◆ What you should do: Go through the material below, find each line with the word "none", and copy those lines.

◆ Supplied data:

--------

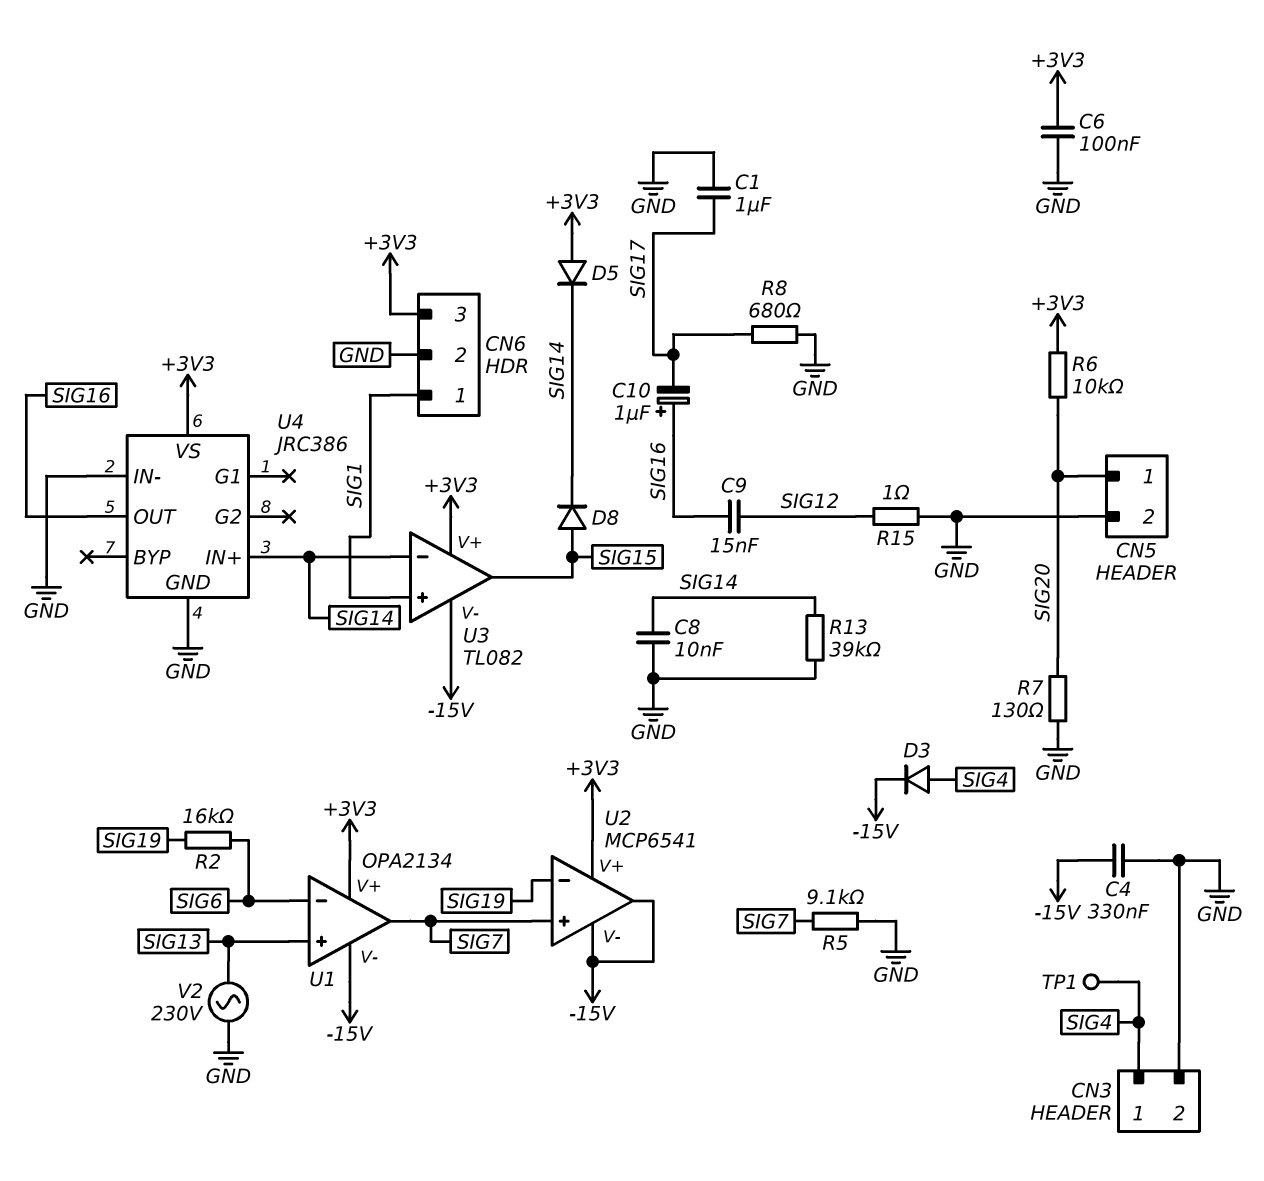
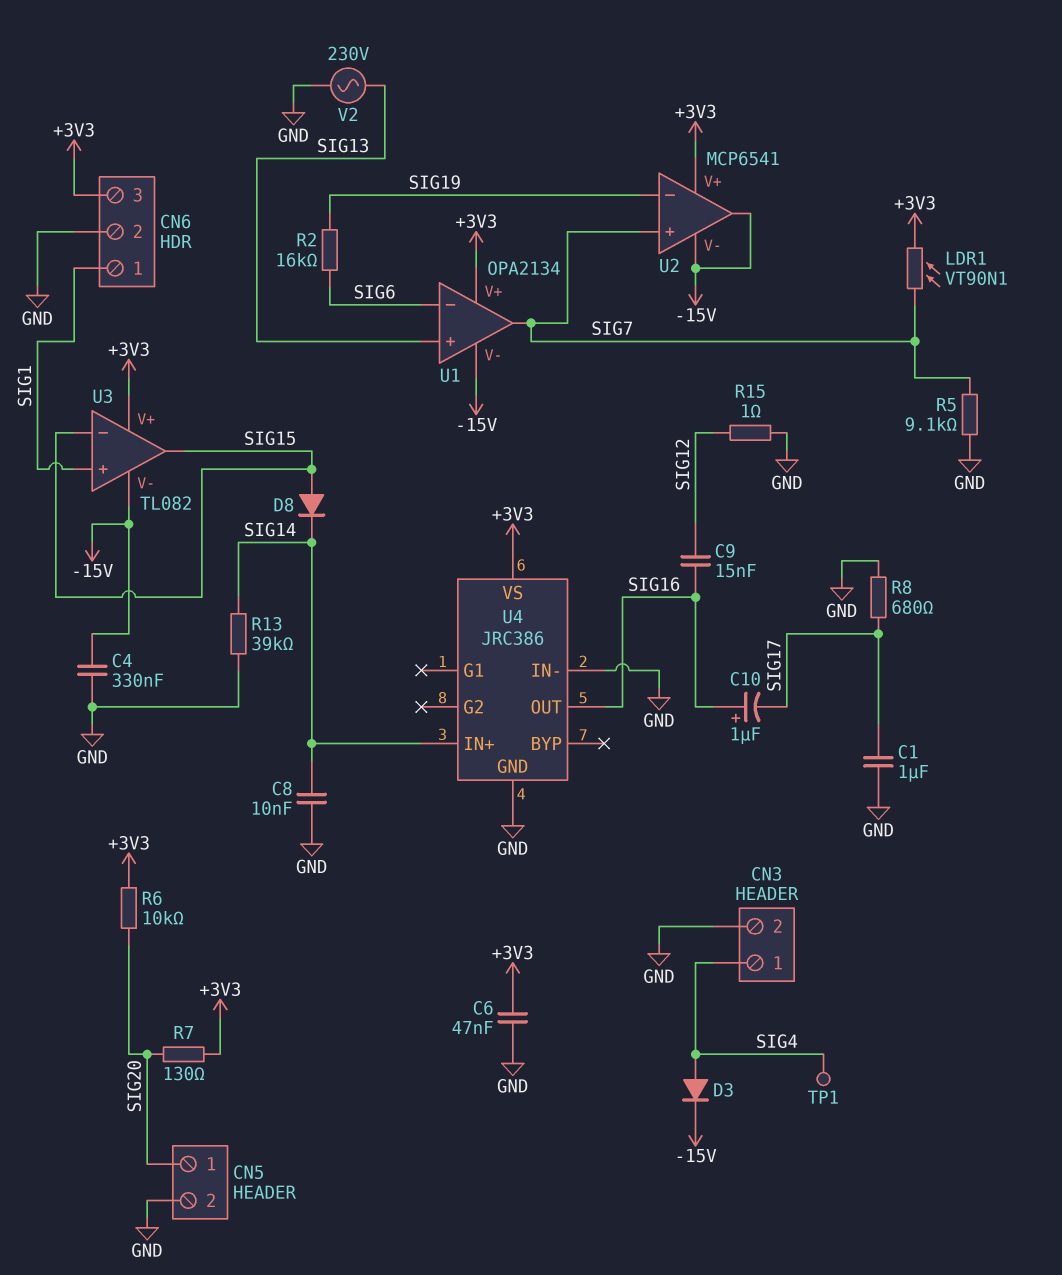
C6: 100nF (+3V3, GND) -> 47nF (+3V3, GND)
D5: diode (A +3V3, K SIG14) -> none
LDR1: none -> VT90N1 (+3V3, SIG7)
R7: 130 (GND, SIG20) -> 130 (+3V3, SIG20)
U3 pin in-: SIG14 -> SIG15

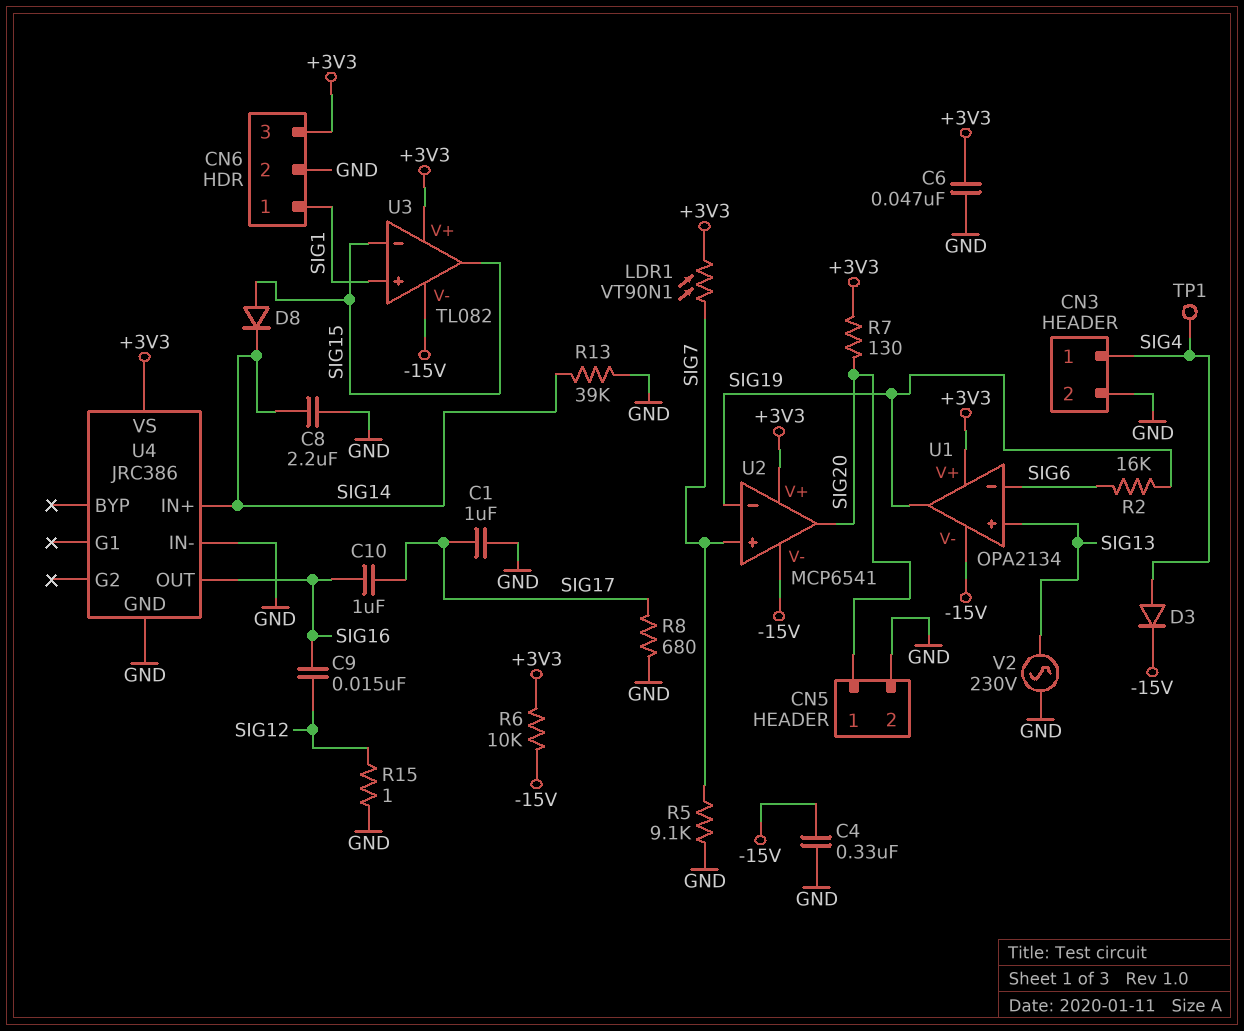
C8: 10nF (GND, SIG14) -> 2.2uF (GND, SIG14)
C10: 1uF (plus SIG16, minus SIG17) -> 1uF (SIG16, SIG17)
R6: 10k (+3V3, SIG20) -> 10k (+3V3, -15V)
U1 pin out: SIG7 -> SIG19
U2 pin out: -15V -> SIG20

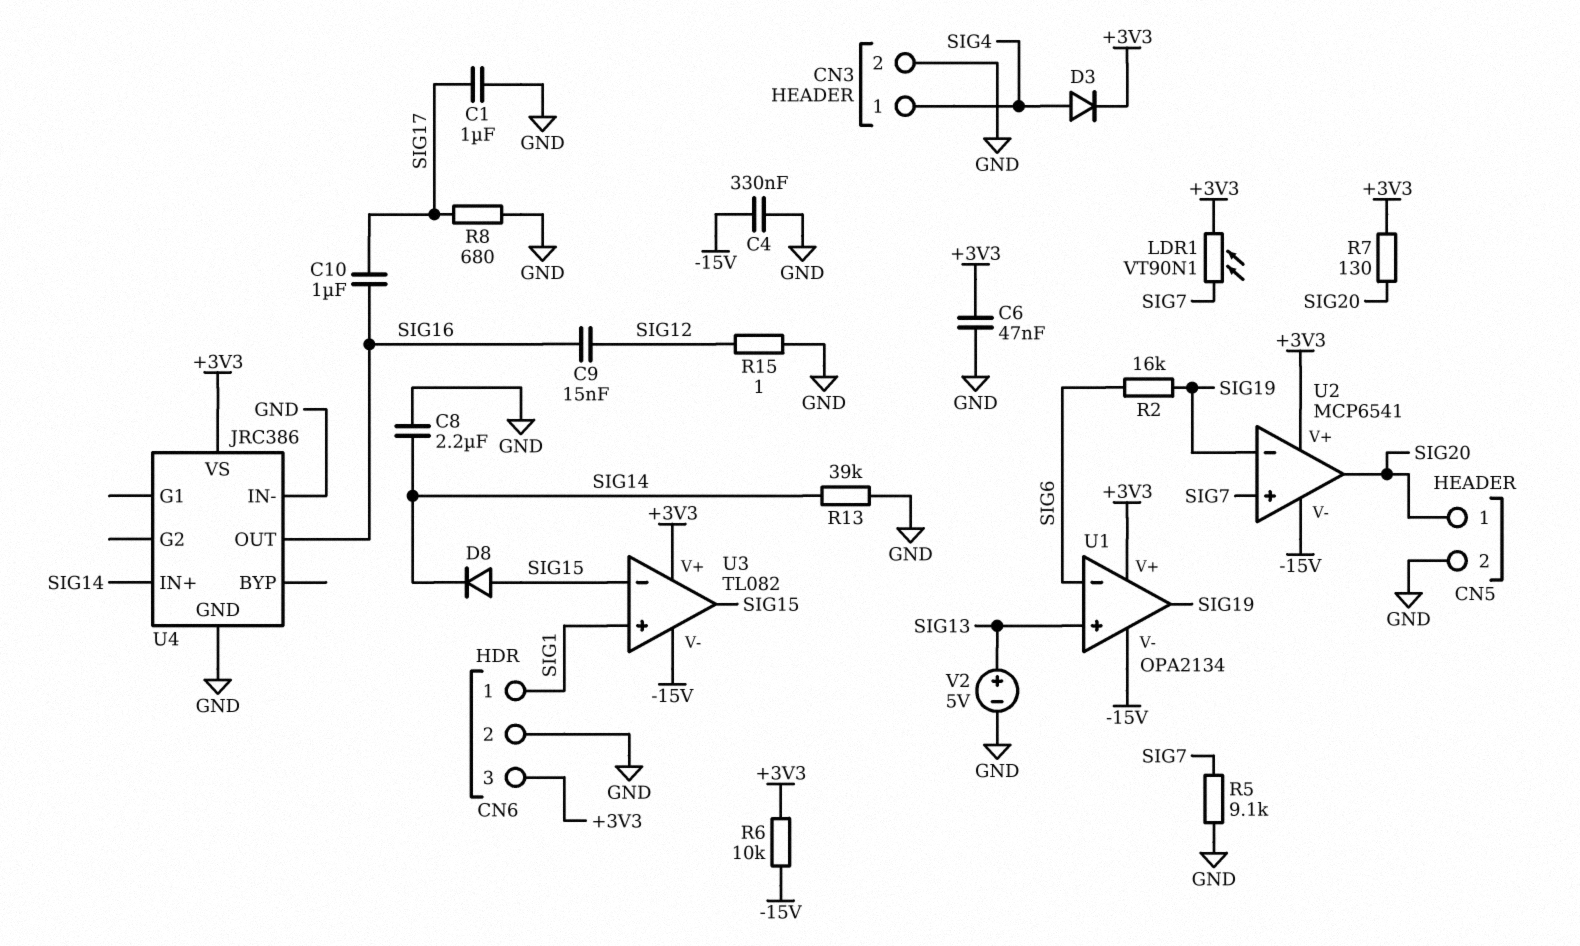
D3: diode (A SIG4, K -15V) -> diode (A SIG4, K +3V3)
TP1: test point (SIG4) -> none
V2: AC 230V (GND, SIG13) -> 5V (plus SIG13, minus GND)

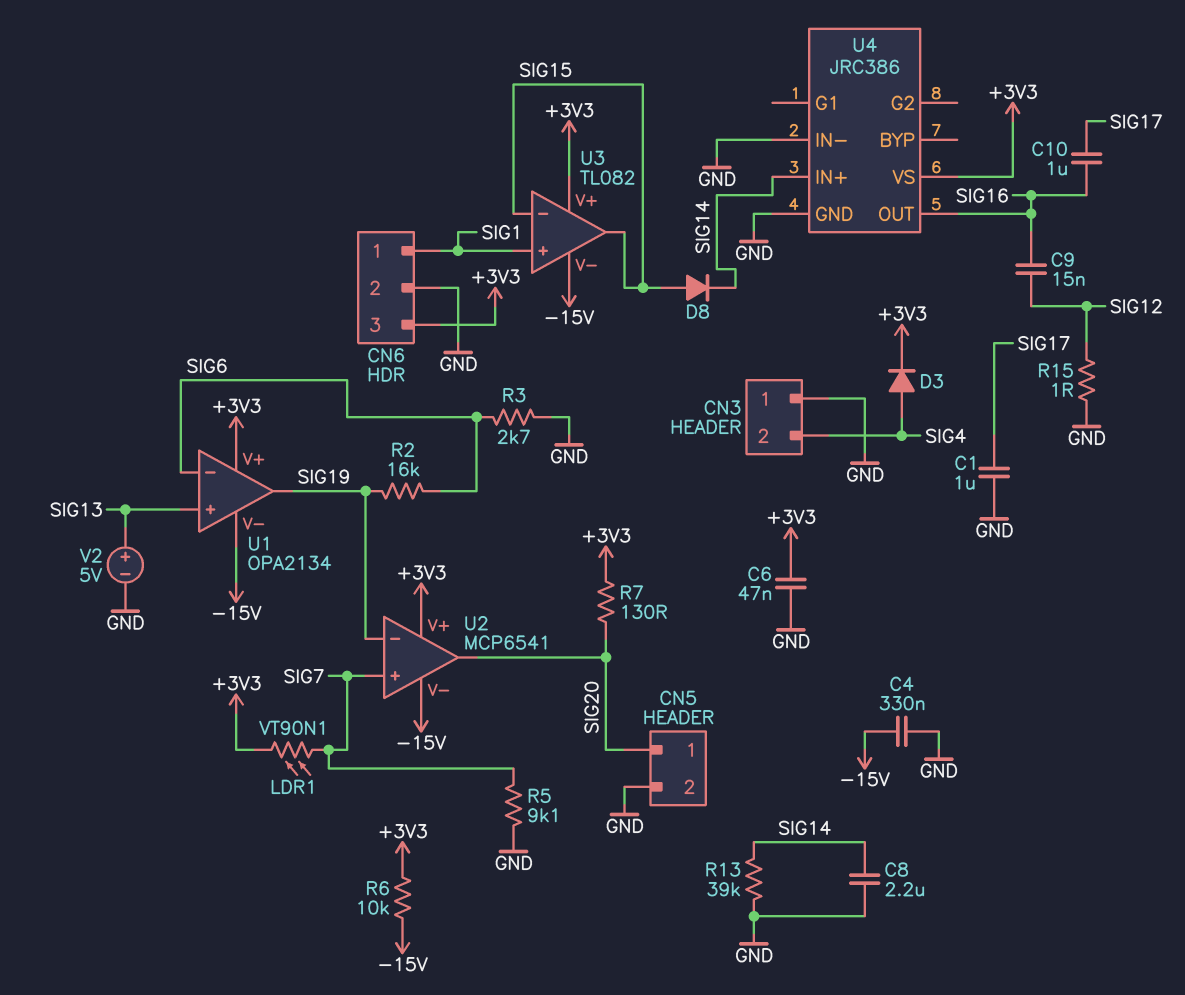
CN3 pin 1: SIG4 -> GND
CN3 pin 2: GND -> SIG4
R3: none -> 2.7k (GND, SIG6)
R8: 680 (GND, SIG17) -> none

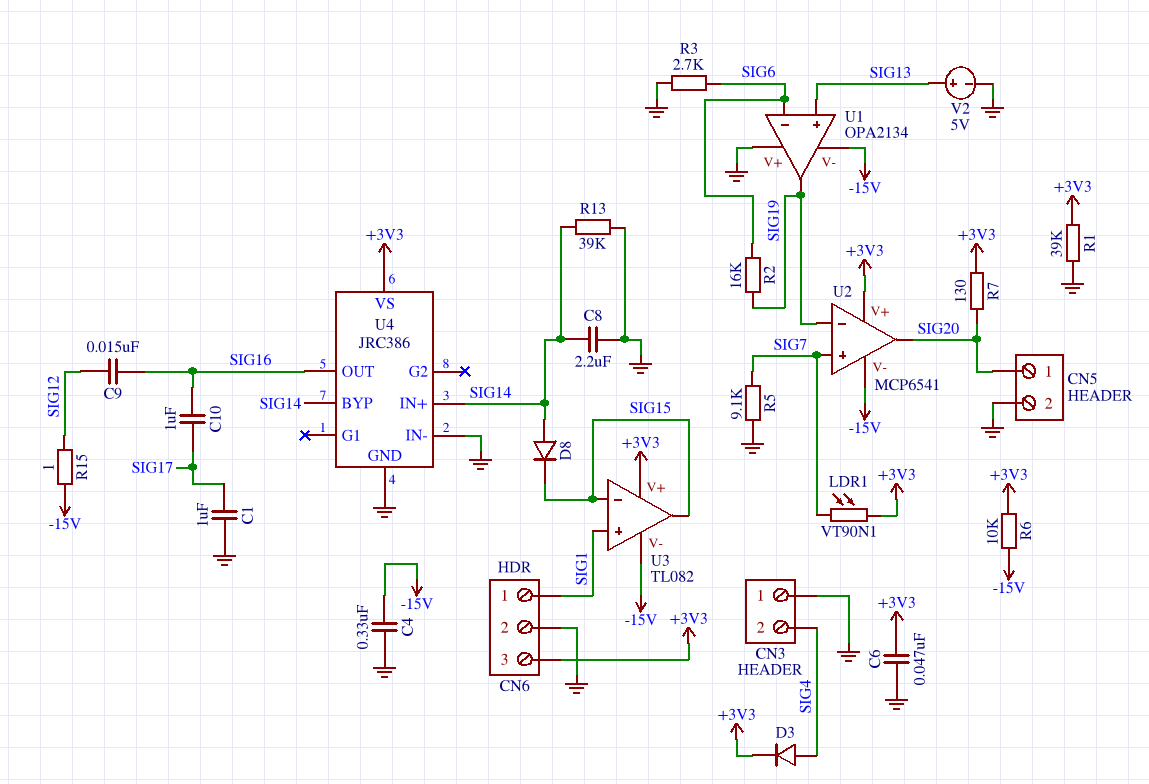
D8: diode (A SIG15, K SIG14) -> diode (A SIG14, K SIG15)
R1: none -> 39k (+3V3, GND)
R15: 1 (GND, SIG12) -> 1 (-15V, SIG12)
U1 pin V+: +3V3 -> GND
U4 pin BYP: none -> SIG14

--------

◆ Output of the task:
D5: diode (A +3V3, K SIG14) -> none
LDR1: none -> VT90N1 (+3V3, SIG7)
TP1: test point (SIG4) -> none
R3: none -> 2.7k (GND, SIG6)
R8: 680 (GND, SIG17) -> none
R1: none -> 39k (+3V3, GND)
U4 pin BYP: none -> SIG14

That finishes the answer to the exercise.